--- What to produce ---
Word for word, set down every line of the entries below from the line with "red flashlight: 2 -> 1" to the line with "white cake: 4 -> 1", including both, and no other line.

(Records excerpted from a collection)
○ ○ ○
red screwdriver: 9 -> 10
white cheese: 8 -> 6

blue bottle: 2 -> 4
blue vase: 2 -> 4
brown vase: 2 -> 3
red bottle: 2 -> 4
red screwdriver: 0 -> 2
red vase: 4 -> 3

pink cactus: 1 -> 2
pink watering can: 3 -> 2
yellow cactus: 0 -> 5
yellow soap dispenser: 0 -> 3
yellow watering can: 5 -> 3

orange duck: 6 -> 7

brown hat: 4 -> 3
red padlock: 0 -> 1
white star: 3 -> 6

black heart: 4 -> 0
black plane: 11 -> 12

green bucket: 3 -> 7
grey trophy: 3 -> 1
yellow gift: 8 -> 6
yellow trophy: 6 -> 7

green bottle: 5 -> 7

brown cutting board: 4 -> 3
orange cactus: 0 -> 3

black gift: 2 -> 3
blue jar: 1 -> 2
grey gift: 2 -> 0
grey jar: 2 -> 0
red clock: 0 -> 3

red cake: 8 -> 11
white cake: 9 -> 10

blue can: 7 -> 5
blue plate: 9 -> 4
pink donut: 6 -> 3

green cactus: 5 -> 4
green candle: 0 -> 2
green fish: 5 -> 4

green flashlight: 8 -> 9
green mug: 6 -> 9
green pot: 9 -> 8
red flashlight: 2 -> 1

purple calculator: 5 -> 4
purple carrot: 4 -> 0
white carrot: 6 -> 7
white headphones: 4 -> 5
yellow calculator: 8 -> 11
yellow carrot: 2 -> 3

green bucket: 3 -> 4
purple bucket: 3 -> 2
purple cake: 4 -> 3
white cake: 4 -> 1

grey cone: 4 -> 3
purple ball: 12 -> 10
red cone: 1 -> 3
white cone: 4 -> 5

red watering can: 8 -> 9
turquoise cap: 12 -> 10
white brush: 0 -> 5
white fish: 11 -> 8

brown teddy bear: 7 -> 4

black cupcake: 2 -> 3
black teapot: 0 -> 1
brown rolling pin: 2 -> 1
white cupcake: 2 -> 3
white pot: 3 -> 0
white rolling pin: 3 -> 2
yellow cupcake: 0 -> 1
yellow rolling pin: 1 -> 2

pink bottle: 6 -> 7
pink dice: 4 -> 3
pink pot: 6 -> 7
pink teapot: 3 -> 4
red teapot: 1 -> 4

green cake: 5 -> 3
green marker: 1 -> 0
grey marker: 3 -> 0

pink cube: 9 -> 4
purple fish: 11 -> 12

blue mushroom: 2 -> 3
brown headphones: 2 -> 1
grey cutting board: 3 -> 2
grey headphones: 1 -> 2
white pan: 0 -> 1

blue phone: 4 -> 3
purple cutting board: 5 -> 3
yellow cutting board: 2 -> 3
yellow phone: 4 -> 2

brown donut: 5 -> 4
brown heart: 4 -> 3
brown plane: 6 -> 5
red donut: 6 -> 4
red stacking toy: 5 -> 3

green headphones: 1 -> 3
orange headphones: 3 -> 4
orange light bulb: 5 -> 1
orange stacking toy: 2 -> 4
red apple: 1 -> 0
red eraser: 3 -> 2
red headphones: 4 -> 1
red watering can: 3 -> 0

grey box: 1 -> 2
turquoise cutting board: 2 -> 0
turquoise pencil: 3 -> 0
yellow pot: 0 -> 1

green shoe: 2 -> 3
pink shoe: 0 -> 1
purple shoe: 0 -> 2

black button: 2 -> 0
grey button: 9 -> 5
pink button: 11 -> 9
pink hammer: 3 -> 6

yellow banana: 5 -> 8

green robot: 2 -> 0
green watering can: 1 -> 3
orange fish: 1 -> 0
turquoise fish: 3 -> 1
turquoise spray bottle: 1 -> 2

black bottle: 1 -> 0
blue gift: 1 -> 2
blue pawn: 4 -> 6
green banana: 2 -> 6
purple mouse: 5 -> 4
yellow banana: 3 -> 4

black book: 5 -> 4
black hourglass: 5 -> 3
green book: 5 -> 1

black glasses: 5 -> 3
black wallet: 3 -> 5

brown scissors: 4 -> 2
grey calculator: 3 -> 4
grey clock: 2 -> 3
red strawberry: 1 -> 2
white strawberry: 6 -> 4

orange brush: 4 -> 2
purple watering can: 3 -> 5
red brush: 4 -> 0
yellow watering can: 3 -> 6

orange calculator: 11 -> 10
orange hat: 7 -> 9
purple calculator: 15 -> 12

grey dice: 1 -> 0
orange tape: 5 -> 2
○ ○ ○
--- Solution ---
red flashlight: 2 -> 1

purple calculator: 5 -> 4
purple carrot: 4 -> 0
white carrot: 6 -> 7
white headphones: 4 -> 5
yellow calculator: 8 -> 11
yellow carrot: 2 -> 3

green bucket: 3 -> 4
purple bucket: 3 -> 2
purple cake: 4 -> 3
white cake: 4 -> 1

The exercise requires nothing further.